** Opening Data for the task block **

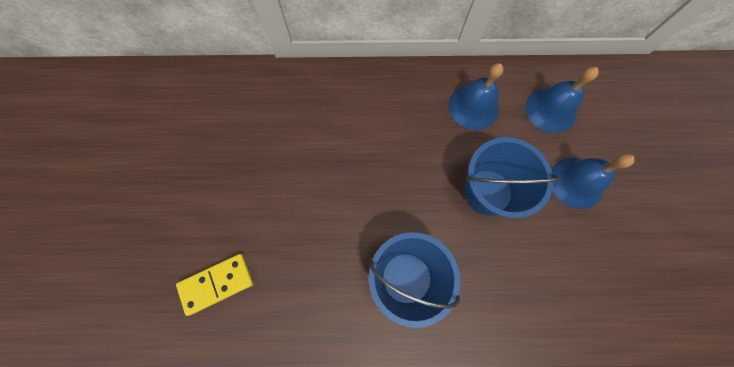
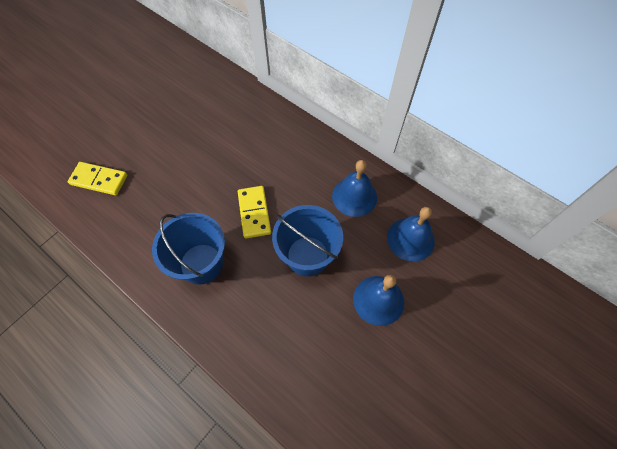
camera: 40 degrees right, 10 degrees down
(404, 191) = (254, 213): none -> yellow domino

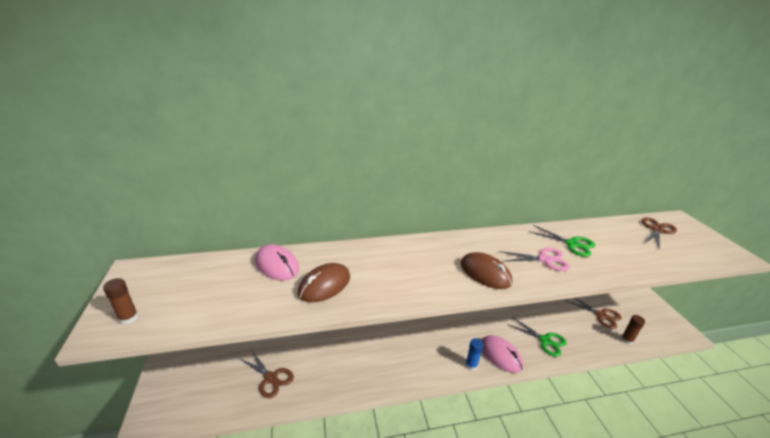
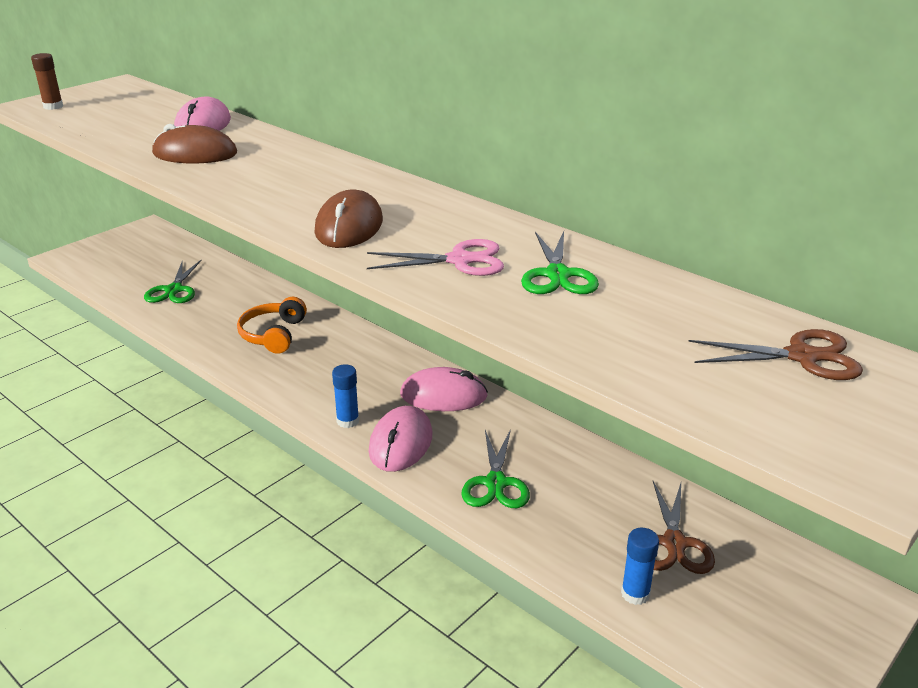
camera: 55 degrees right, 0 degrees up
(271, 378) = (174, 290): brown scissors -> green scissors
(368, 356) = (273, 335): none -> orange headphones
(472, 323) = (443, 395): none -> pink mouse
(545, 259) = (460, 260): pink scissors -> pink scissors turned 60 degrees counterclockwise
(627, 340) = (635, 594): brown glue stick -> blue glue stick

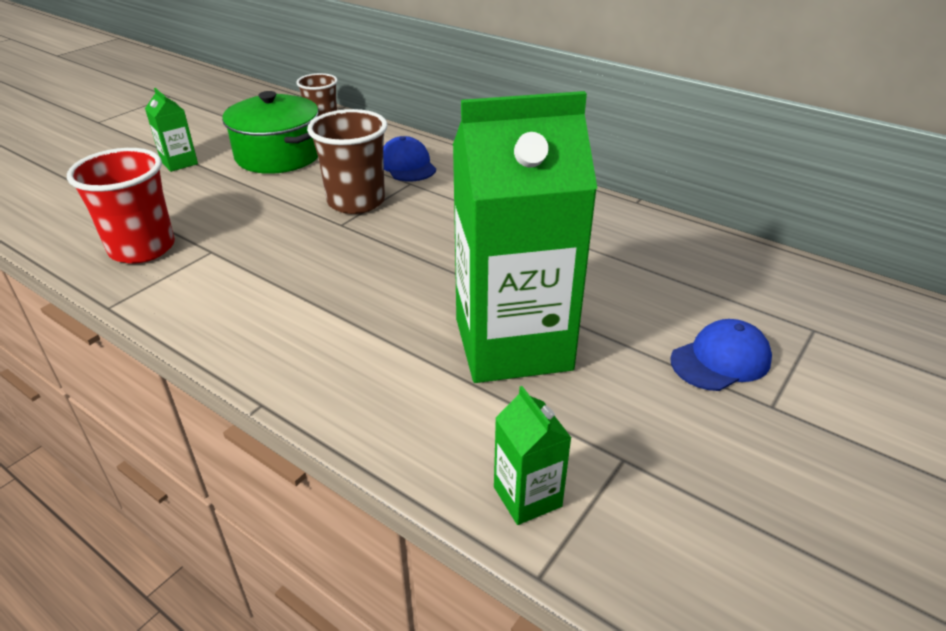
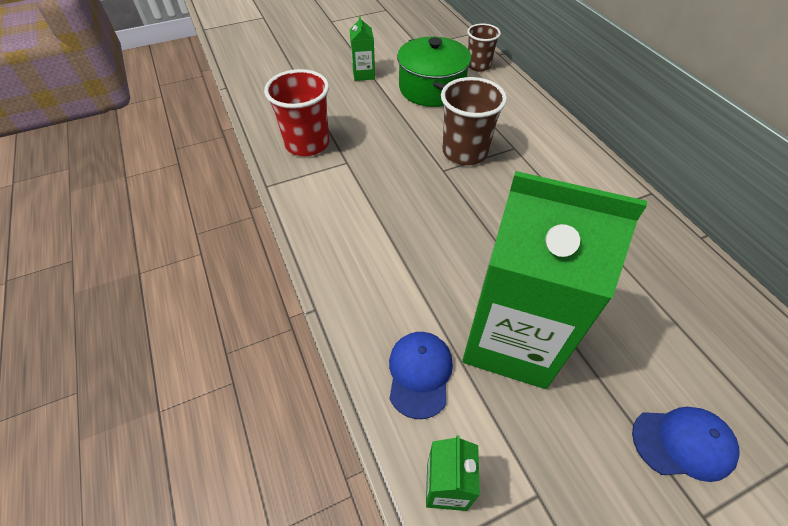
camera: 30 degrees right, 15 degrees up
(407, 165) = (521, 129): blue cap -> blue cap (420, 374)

** Closing Data for the task block **
** Opening Data for the task block **

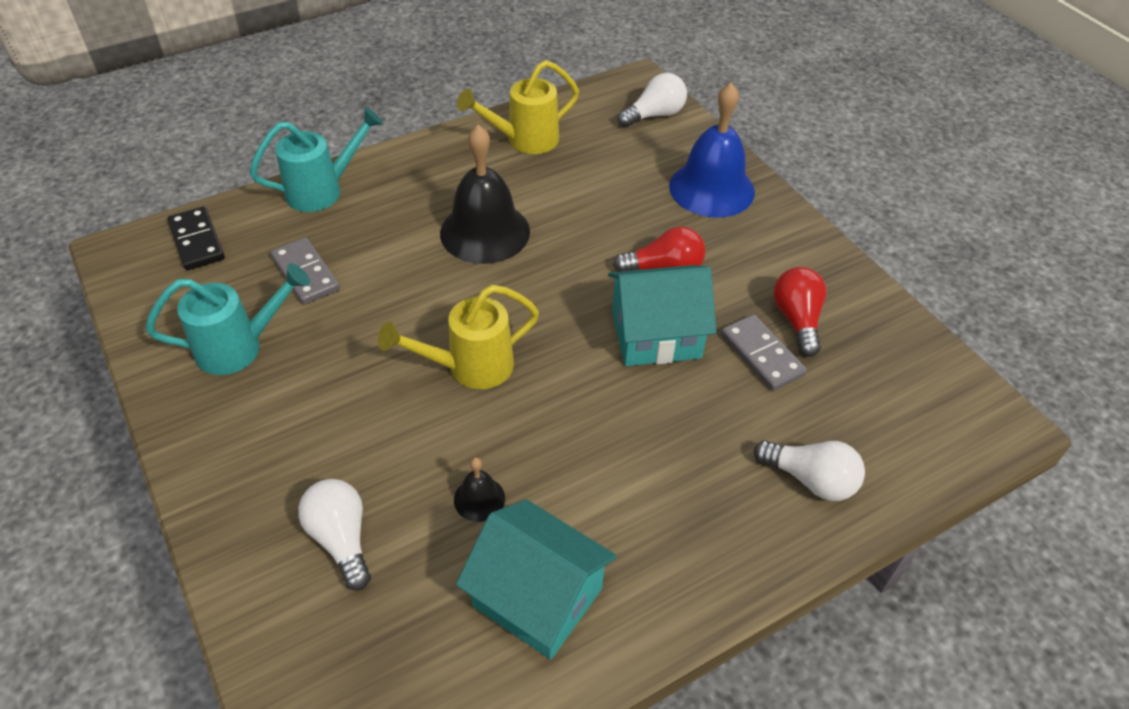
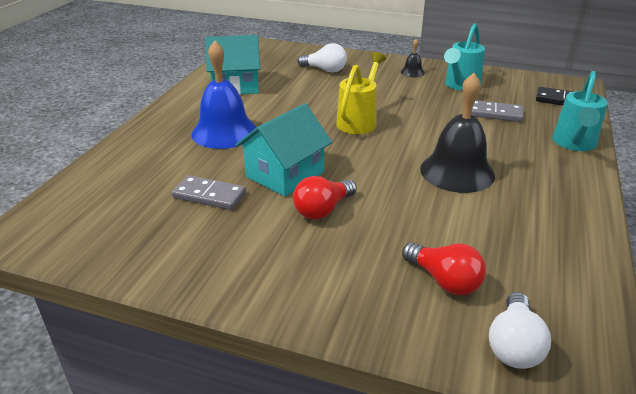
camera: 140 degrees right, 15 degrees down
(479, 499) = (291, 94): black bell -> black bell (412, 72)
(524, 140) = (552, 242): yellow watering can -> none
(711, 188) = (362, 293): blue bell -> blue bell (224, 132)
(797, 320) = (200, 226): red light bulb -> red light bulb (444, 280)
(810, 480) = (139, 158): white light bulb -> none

** Closing Data for the task block **
** Opening Data for the task block **

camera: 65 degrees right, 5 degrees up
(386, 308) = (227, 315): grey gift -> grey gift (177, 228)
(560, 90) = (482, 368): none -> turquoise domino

** Closing Data for the task block **

Reproducing the whole listing above is not the task. Copy exactly only the lines from the one with "(524, 140) = (552, 242): yellow" to the one with "(810, 480) = (139, 158): white", both kept.

## Your solution
(524, 140) = (552, 242): yellow watering can -> none
(711, 188) = (362, 293): blue bell -> blue bell (224, 132)
(797, 320) = (200, 226): red light bulb -> red light bulb (444, 280)
(810, 480) = (139, 158): white light bulb -> none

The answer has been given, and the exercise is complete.